═══ EXTRACTED MATERIAL

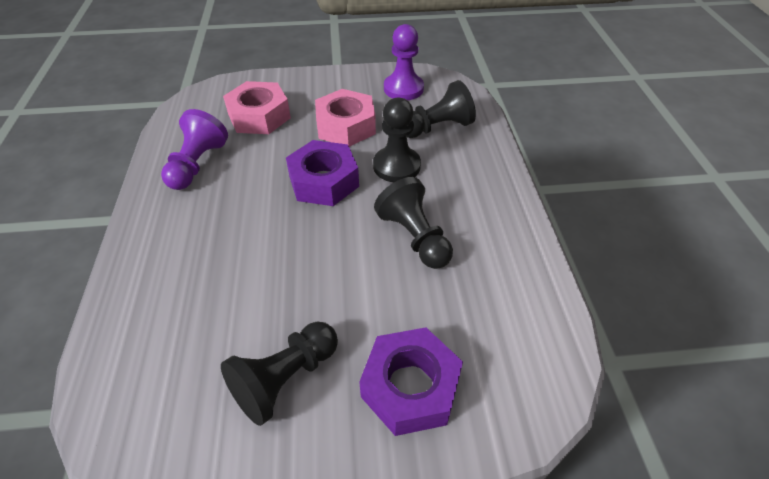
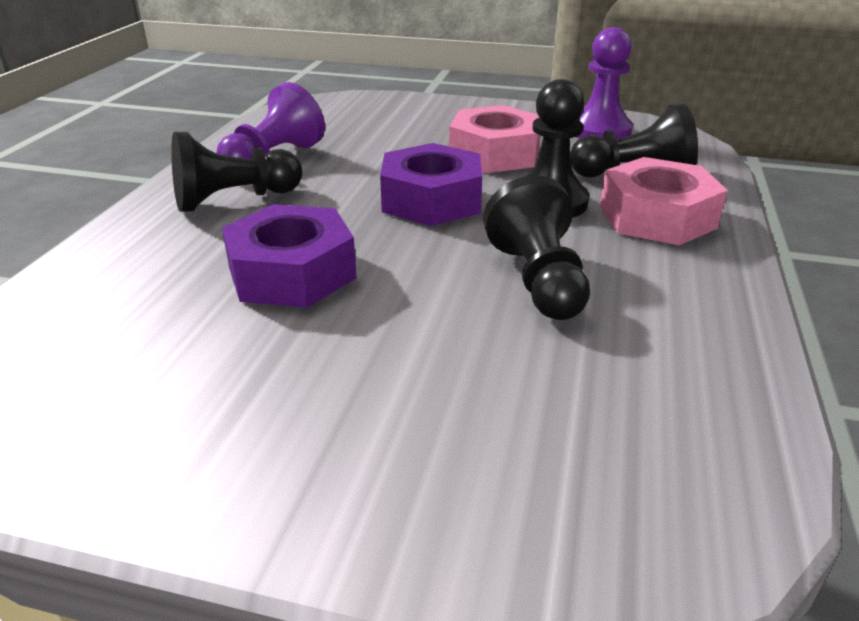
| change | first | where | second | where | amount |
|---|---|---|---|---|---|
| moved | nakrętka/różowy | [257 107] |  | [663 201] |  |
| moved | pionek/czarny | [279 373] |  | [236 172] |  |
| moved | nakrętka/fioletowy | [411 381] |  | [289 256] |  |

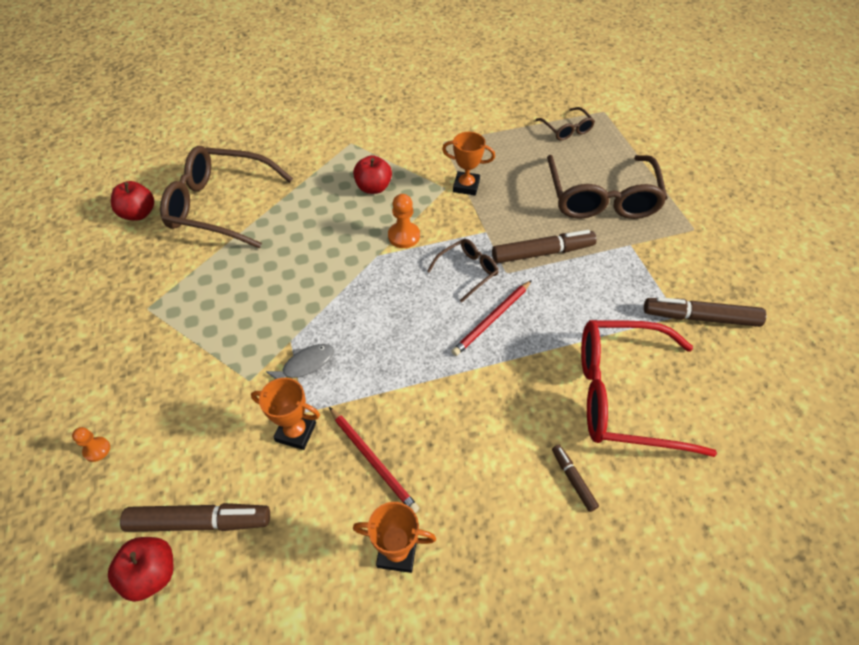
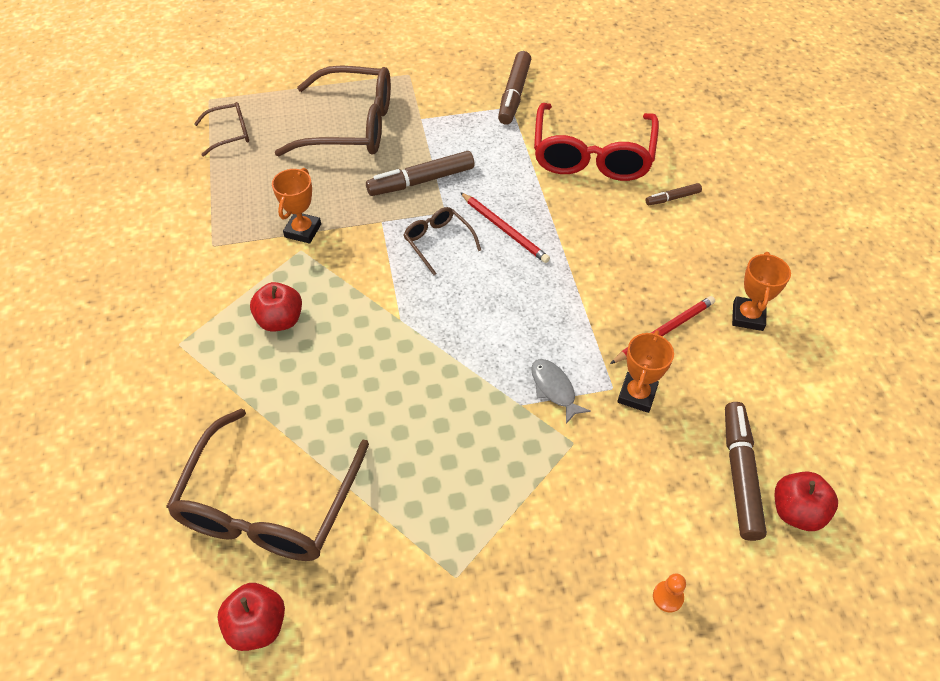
| change | first | where | second | where | amount |
|---|---|---|---|---|---|
| removed | pionek/pomarańczowy | [404 221] |  |  |  |
| turned | flamaster/brązowy | [544 246] |  | [420 173] | 105 degrees counterclockwise |

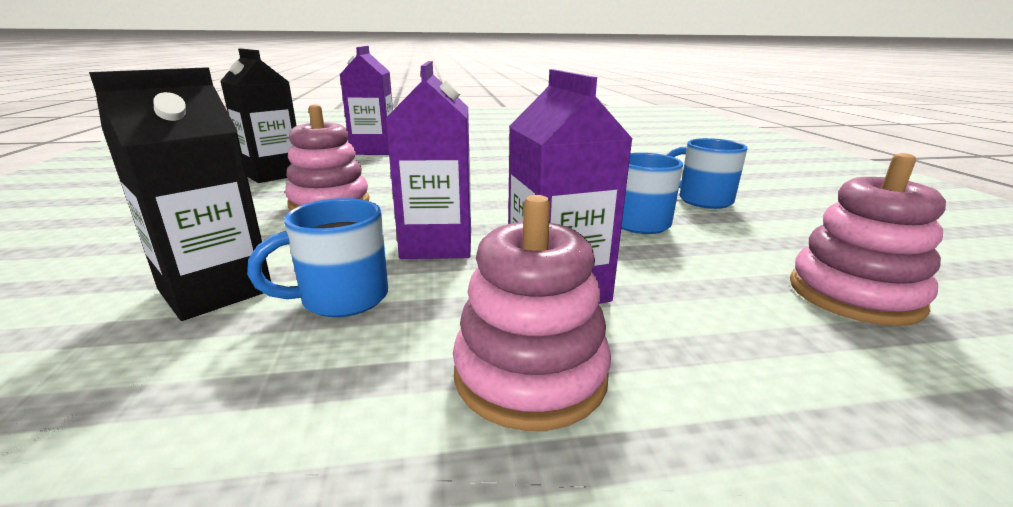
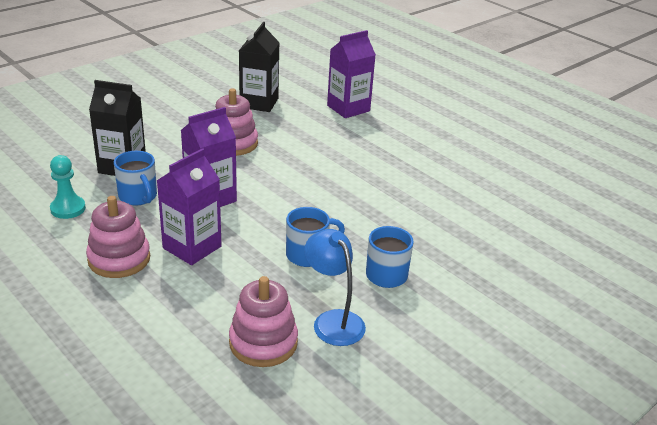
| change | first | where | second | where | amount |
|---|---|---|---|---|---|
| turned | kubek/niebieski | [317 257] |  | [135 178] | 150 degrees counterclockwise |
| added |  |  | pionek/turkusowy | [68 187] |  |
| added |  |  | lampka/niebieski | [335 287] |  |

══════

- [THE PROBLEM]: Only the lines from the start of the records to the line with "moved | nakrętka/fioletowy" belong in the copy. Print them exactly, minus pictures.

- [TASK RESULT]:
| change | first | where | second | where | amount |
|---|---|---|---|---|---|
| moved | nakrętka/różowy | [257 107] |  | [663 201] |  |
| moved | pionek/czarny | [279 373] |  | [236 172] |  |
| moved | nakrętka/fioletowy | [411 381] |  | [289 256] |  |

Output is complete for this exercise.